▸ **EXERCISE DETAILS**:
Where an image appears, leave it out; otherwise repeat the data exactly.

(Stored dataset items)
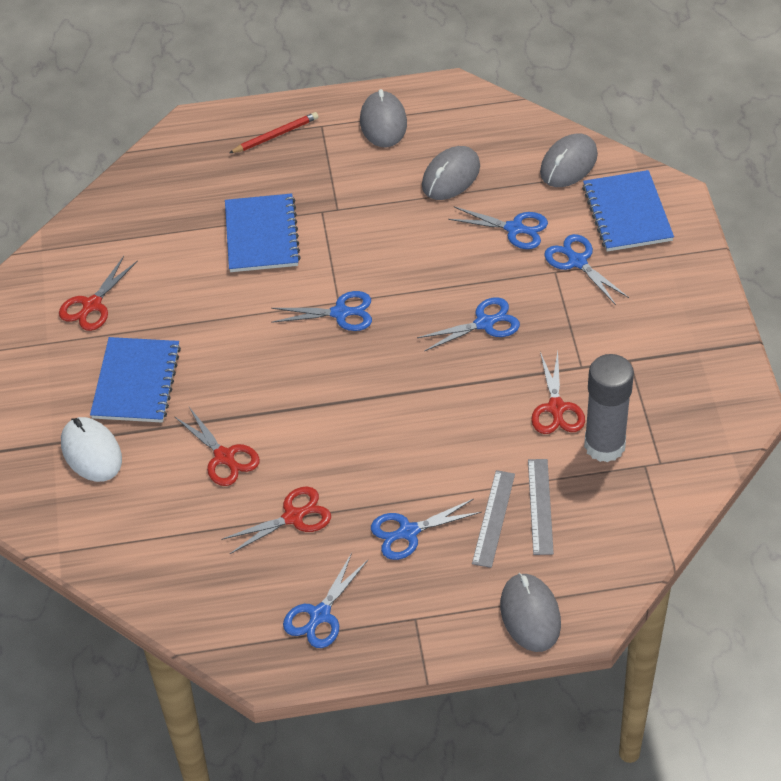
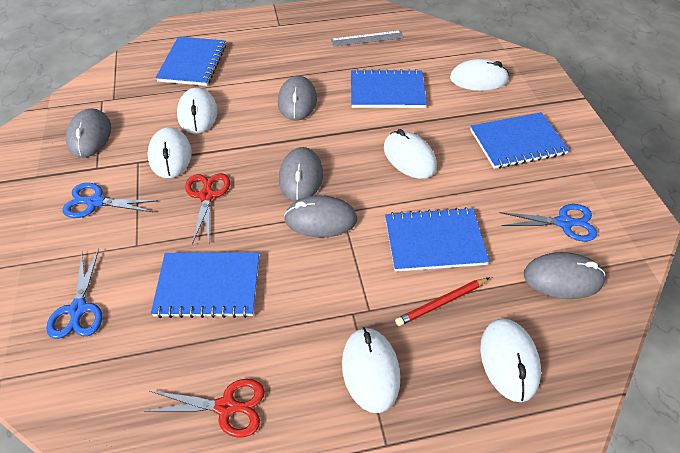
blue notebook: 3 -> 5
blue scissors: 6 -> 3
grey glue stick: 1 -> 0
grey mouse: 4 -> 5
grey ruler: 2 -> 1
red scissors: 4 -> 2
white mouse: 1 -> 6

▸ **SOLVED PROBLEM**:
blue notebook: 3 -> 5
blue scissors: 6 -> 3
grey glue stick: 1 -> 0
grey mouse: 4 -> 5
grey ruler: 2 -> 1
red scissors: 4 -> 2
white mouse: 1 -> 6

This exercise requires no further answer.